=== TASK BRIEF ===
A full, word-for-word copy of the listing below is needed; leave the images out of it.

=== GIVEN INFORMATION ===
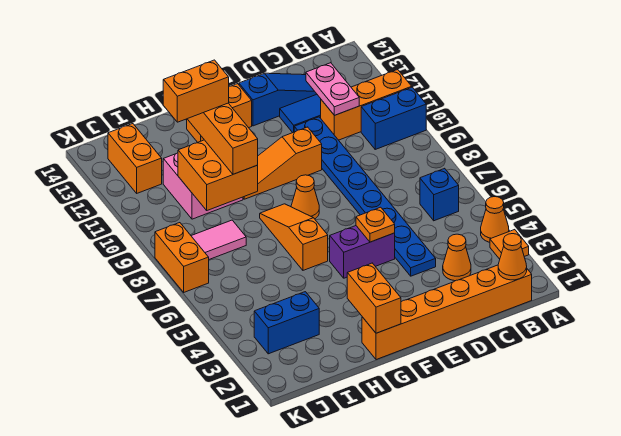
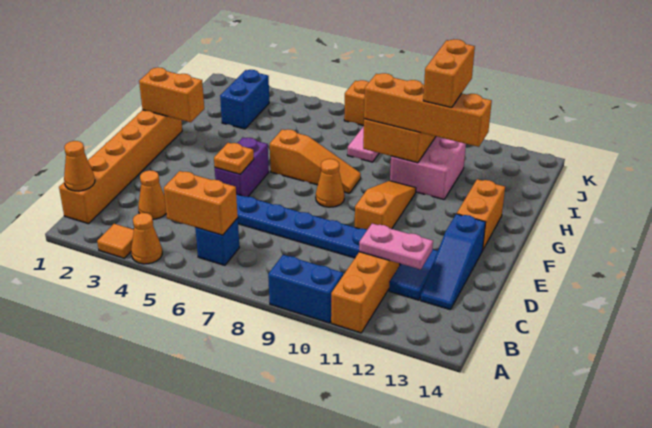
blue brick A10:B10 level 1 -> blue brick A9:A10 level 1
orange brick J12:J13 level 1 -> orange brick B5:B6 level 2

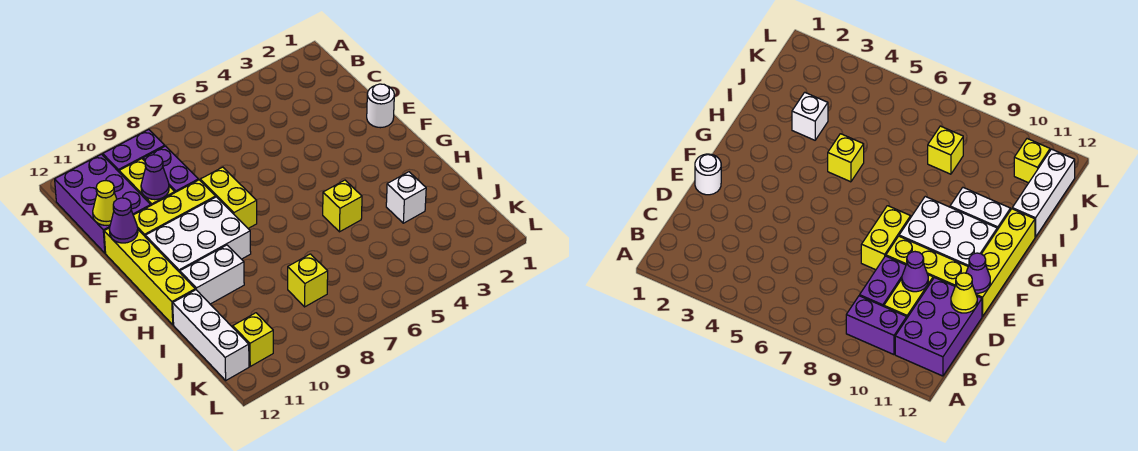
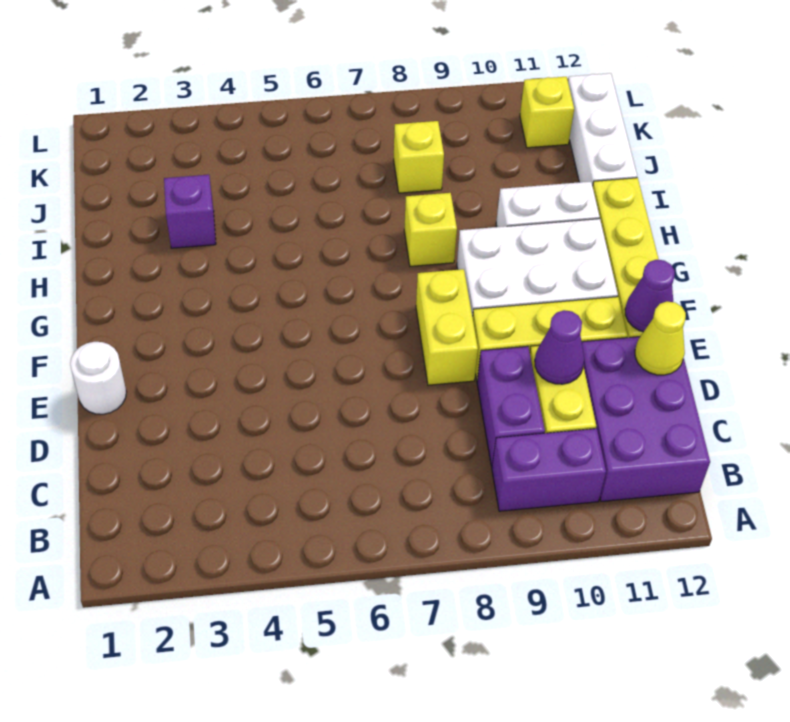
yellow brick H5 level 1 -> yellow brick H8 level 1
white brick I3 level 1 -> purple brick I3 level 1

=== SOLUTION BELOW ===
blue brick A10:B10 level 1 -> blue brick A9:A10 level 1
orange brick J12:J13 level 1 -> orange brick B5:B6 level 2

yellow brick H5 level 1 -> yellow brick H8 level 1
white brick I3 level 1 -> purple brick I3 level 1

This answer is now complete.